** Opening DATA TO PROCESS block **
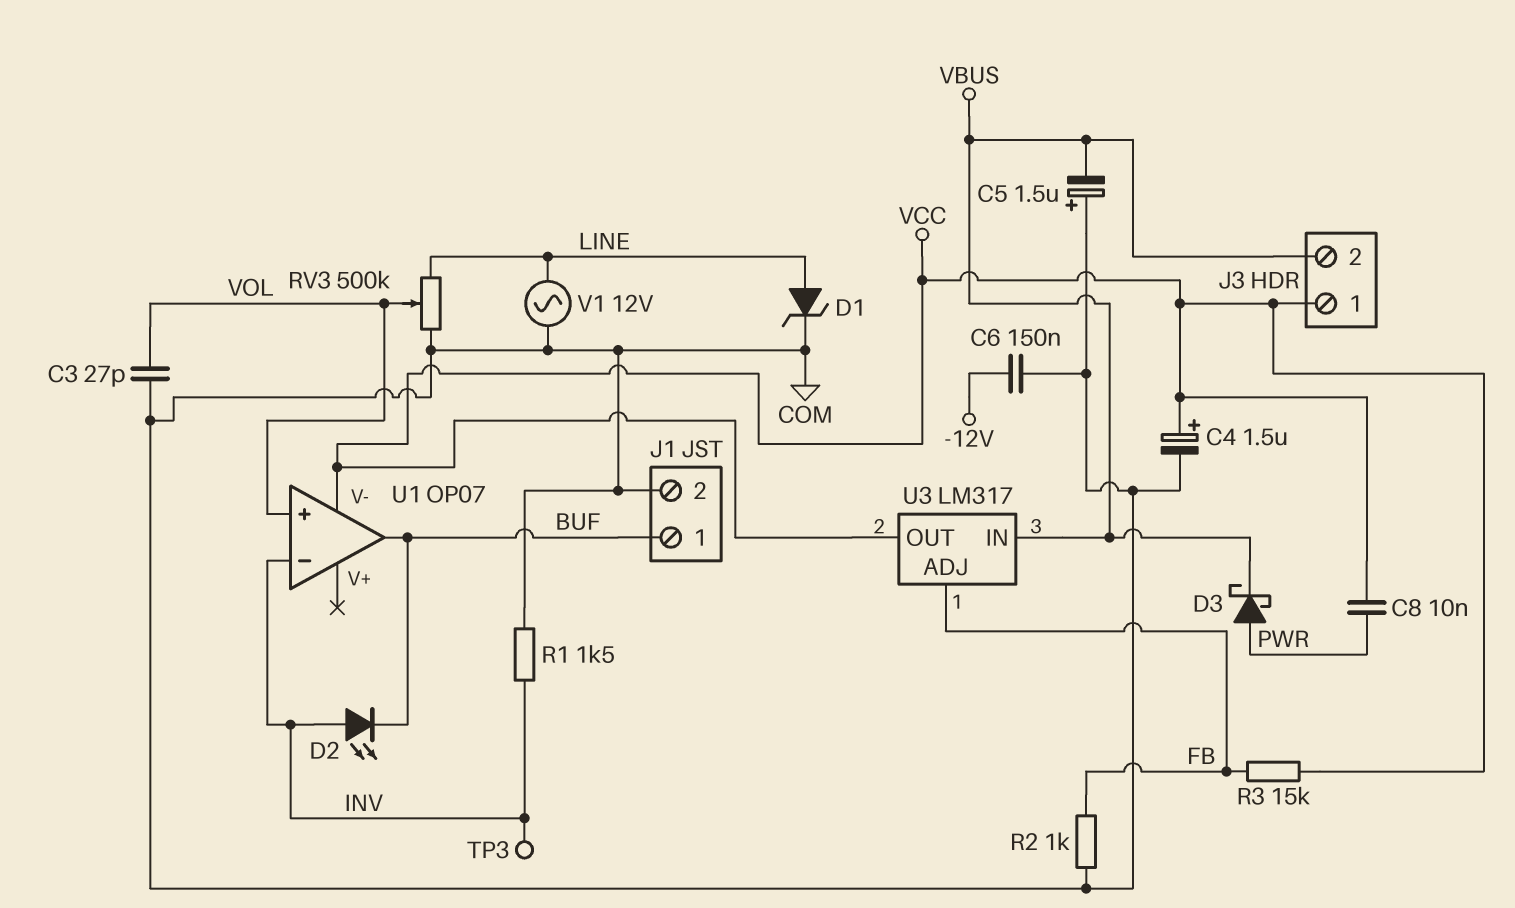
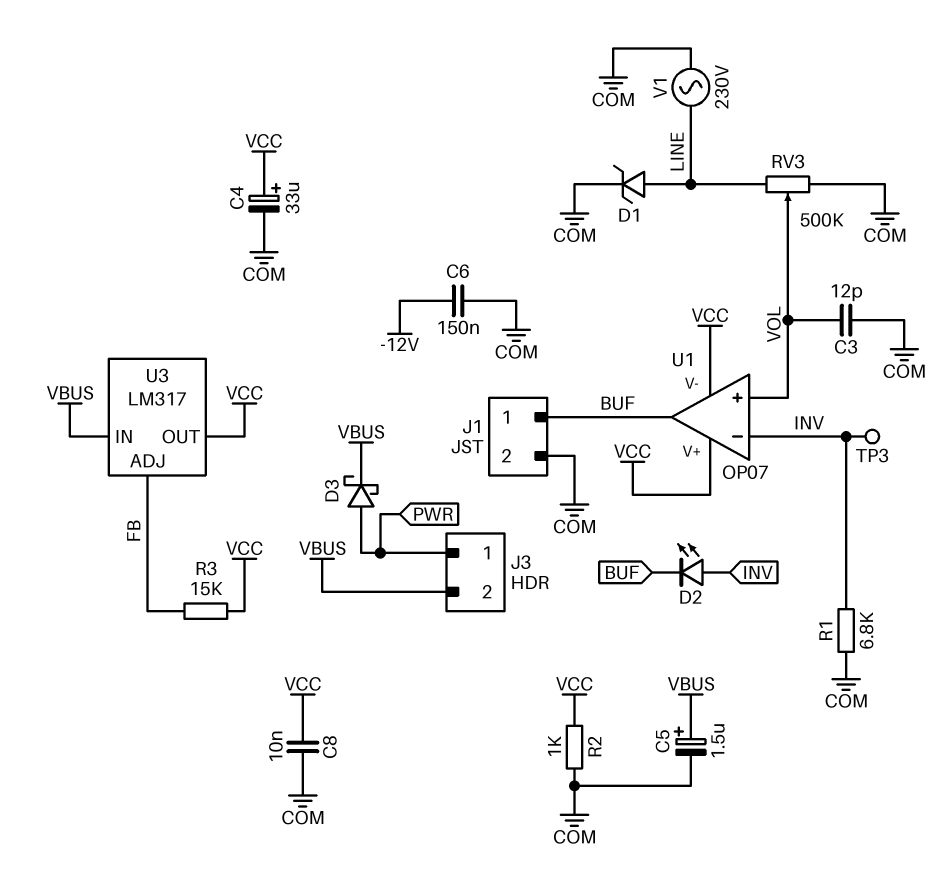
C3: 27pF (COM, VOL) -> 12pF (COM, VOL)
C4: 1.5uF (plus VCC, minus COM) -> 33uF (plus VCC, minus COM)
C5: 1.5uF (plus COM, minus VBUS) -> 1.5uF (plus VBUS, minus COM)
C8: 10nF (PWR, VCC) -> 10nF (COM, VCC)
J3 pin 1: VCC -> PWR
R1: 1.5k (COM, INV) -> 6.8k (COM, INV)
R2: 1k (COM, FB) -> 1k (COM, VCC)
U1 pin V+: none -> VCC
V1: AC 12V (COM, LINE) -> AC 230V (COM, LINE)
** Closing DATA TO PROCESS block **
** Opening DATA TO PROCESS block **
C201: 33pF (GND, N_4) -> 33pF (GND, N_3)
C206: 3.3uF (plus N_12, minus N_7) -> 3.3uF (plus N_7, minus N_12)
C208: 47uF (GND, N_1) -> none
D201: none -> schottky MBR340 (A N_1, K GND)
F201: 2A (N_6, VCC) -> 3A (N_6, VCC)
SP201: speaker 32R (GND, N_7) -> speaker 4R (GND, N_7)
** Closing DATA TO PROCESS block **
** Opening DATA TO PROCESS block **
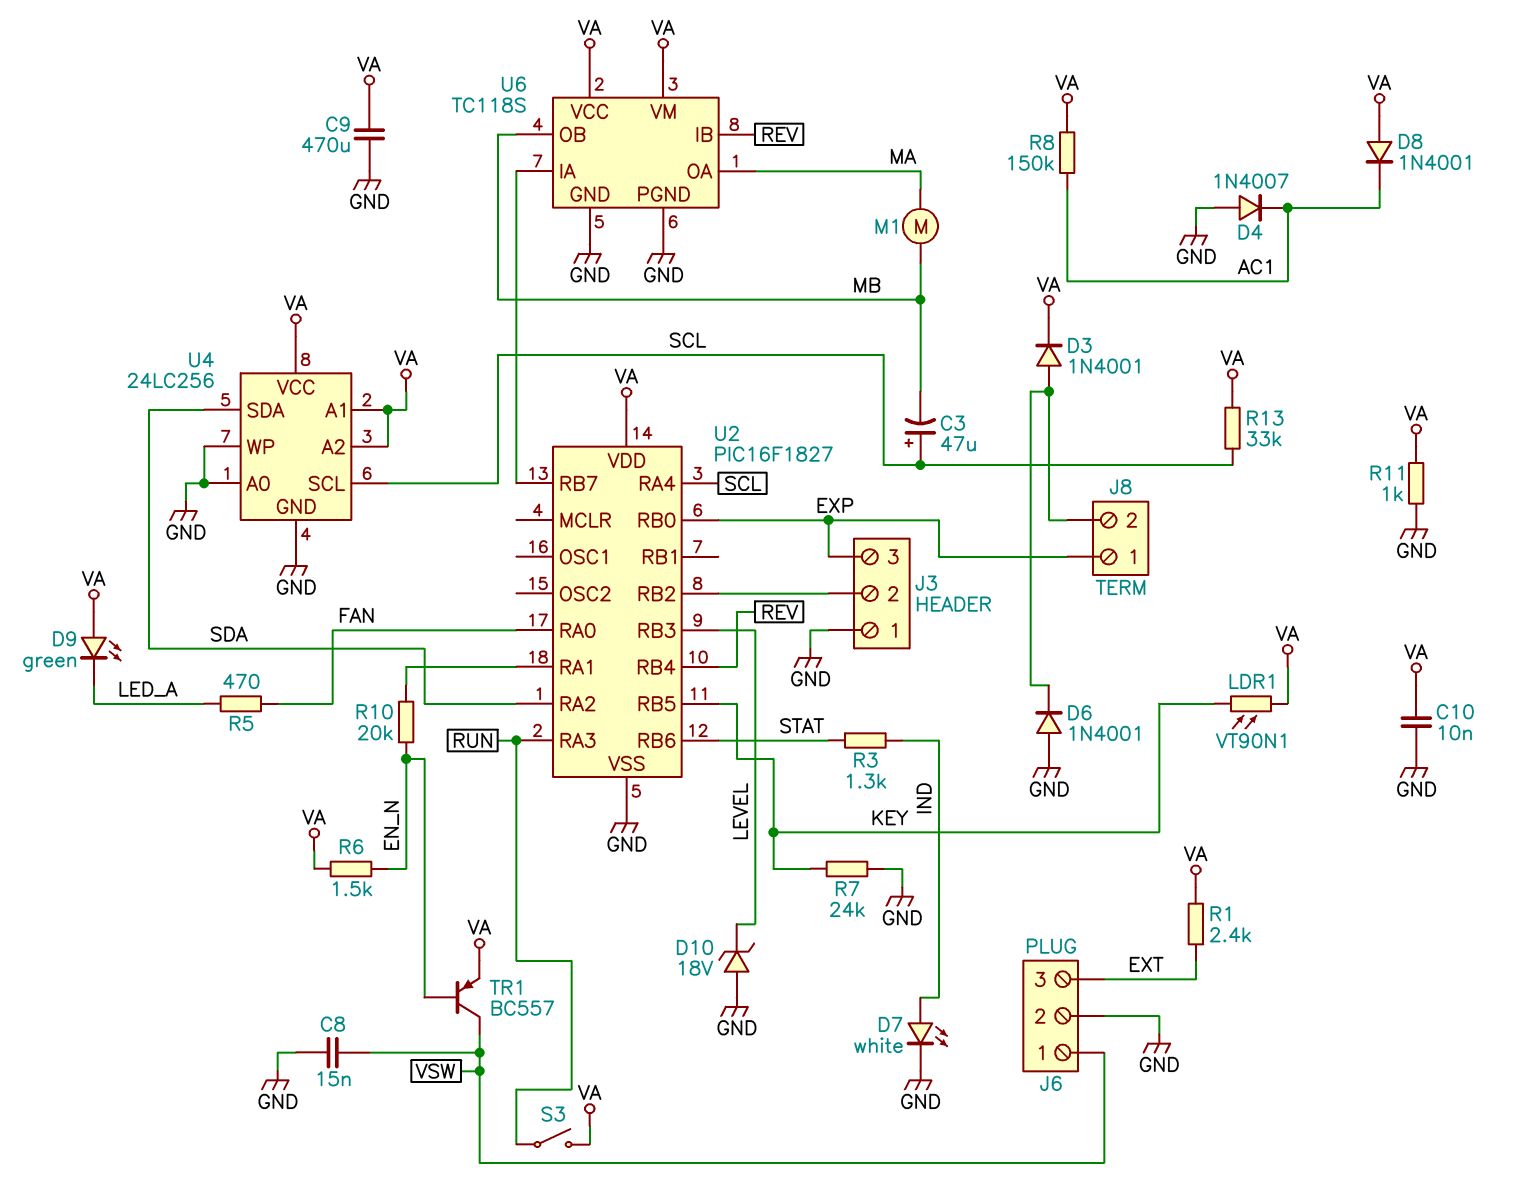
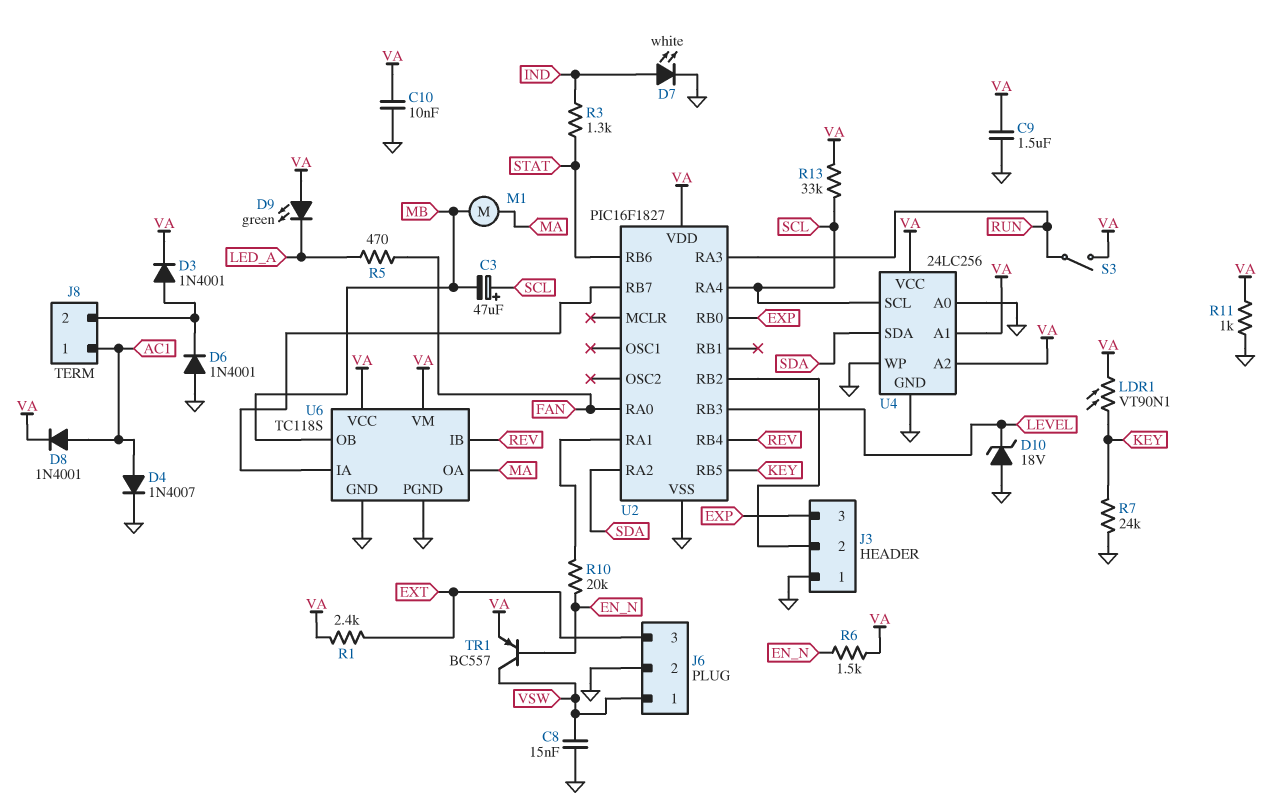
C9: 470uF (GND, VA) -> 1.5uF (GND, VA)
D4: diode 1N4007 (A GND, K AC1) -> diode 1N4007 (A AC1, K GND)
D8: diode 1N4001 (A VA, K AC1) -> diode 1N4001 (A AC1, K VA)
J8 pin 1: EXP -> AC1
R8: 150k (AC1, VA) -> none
** Closing DATA TO PROCESS block **
- PROBLEM TO SOLVE
Consider the string "minus". State how many lines of the data contain it, giving the number alone.

- TASK RESULT
3